----- RECORDED DATA -----

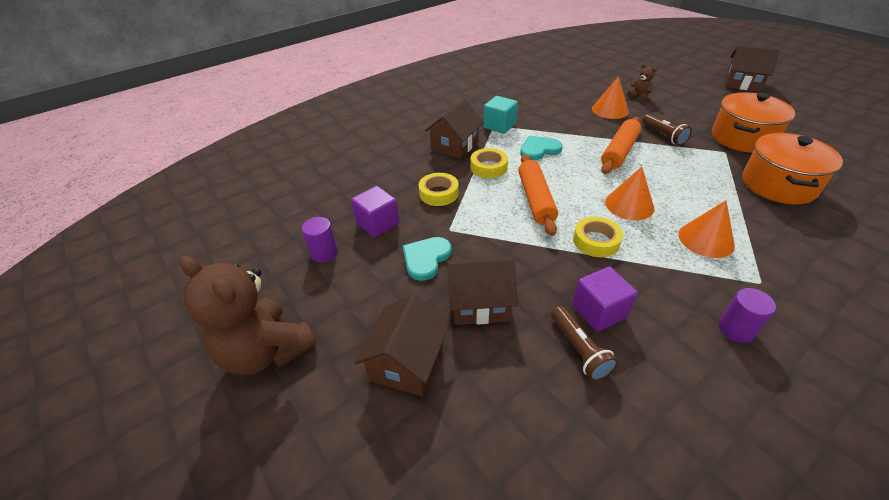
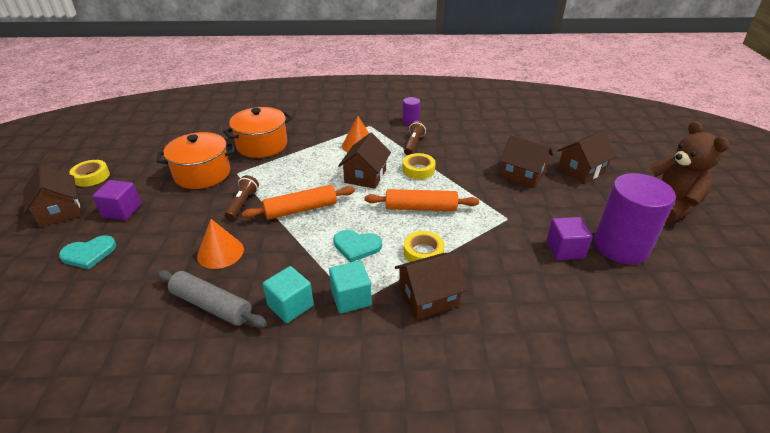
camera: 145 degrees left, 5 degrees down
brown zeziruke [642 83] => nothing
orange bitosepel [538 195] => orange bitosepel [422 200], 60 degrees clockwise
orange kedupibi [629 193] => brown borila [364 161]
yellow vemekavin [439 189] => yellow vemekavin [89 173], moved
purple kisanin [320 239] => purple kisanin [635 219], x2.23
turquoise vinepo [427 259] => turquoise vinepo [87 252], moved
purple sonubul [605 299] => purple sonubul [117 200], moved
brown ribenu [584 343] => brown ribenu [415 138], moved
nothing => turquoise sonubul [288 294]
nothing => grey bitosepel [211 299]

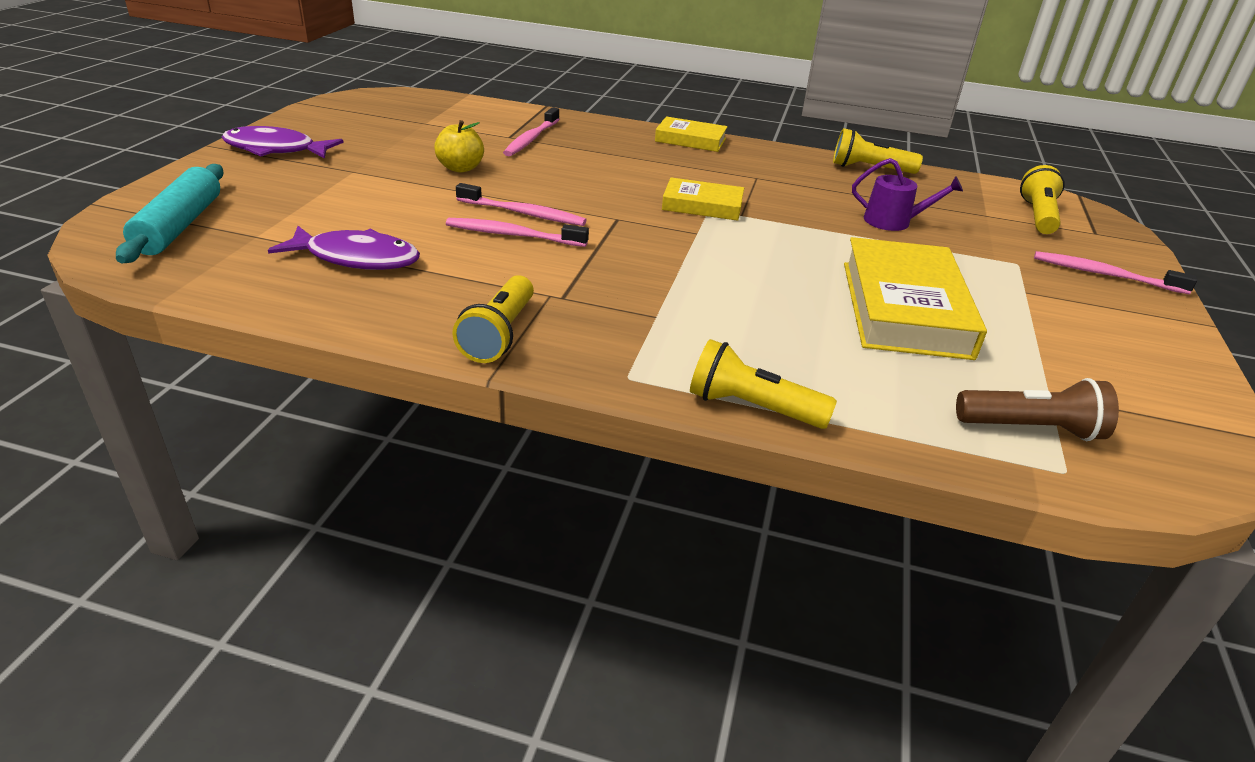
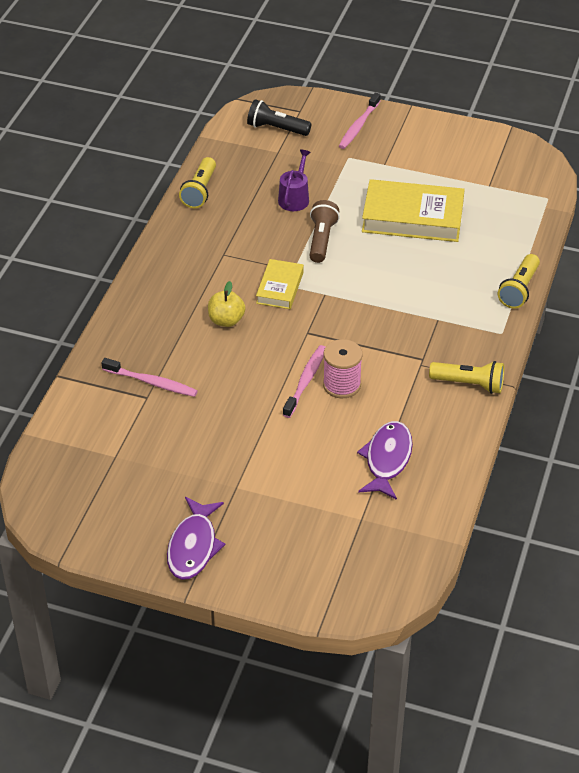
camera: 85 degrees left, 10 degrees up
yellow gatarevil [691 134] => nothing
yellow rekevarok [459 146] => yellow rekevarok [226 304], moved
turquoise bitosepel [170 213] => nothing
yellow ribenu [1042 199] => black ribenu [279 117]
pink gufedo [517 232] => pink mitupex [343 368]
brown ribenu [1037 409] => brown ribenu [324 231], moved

-----

Pictures are to be omitted. Output verbatim only the lines from the one holding "brown zeziruke [642 83] => nothing" through the end of the material, both included.

--- SOLVED EXERCISE ---
brown zeziruke [642 83] => nothing
orange bitosepel [538 195] => orange bitosepel [422 200], 60 degrees clockwise
orange kedupibi [629 193] => brown borila [364 161]
yellow vemekavin [439 189] => yellow vemekavin [89 173], moved
purple kisanin [320 239] => purple kisanin [635 219], x2.23
turquoise vinepo [427 259] => turquoise vinepo [87 252], moved
purple sonubul [605 299] => purple sonubul [117 200], moved
brown ribenu [584 343] => brown ribenu [415 138], moved
nothing => turquoise sonubul [288 294]
nothing => grey bitosepel [211 299]

camera: 85 degrees left, 10 degrees up
yellow gatarevil [691 134] => nothing
yellow rekevarok [459 146] => yellow rekevarok [226 304], moved
turquoise bitosepel [170 213] => nothing
yellow ribenu [1042 199] => black ribenu [279 117]
pink gufedo [517 232] => pink mitupex [343 368]
brown ribenu [1037 409] => brown ribenu [324 231], moved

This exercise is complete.